= Work instruction =
Once the pictures are set aside, output all the records exactly.

(Object correspondence data)

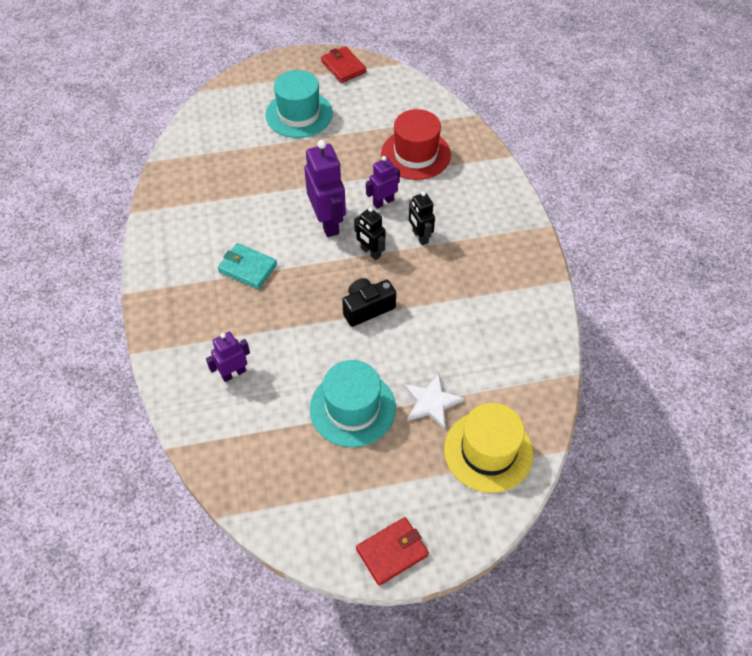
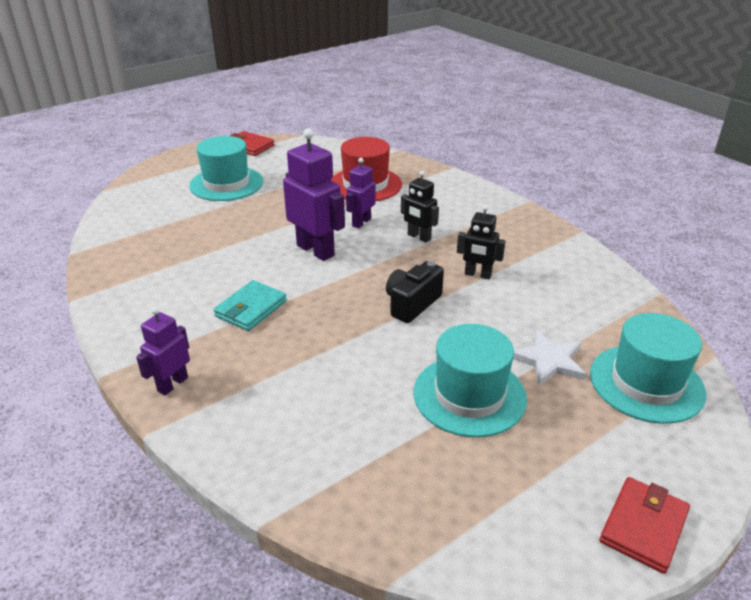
camera: 25 degrees left, 20 degrees down
(233, 373) = (299, 410): purple robot -> purple robot (172, 384)
(248, 268) = (251, 309): turquoise wallet -> turquoise wallet turned 60 degrees counterclockwise
(370, 252) = (379, 260): black robot -> black robot (477, 275)
(488, 451) = (646, 383): yellow hat -> turquoise hat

= Task answer =
camera: 25 degrees left, 20 degrees down
(233, 373) = (299, 410): purple robot -> purple robot (172, 384)
(248, 268) = (251, 309): turquoise wallet -> turquoise wallet turned 60 degrees counterclockwise
(370, 252) = (379, 260): black robot -> black robot (477, 275)
(488, 451) = (646, 383): yellow hat -> turquoise hat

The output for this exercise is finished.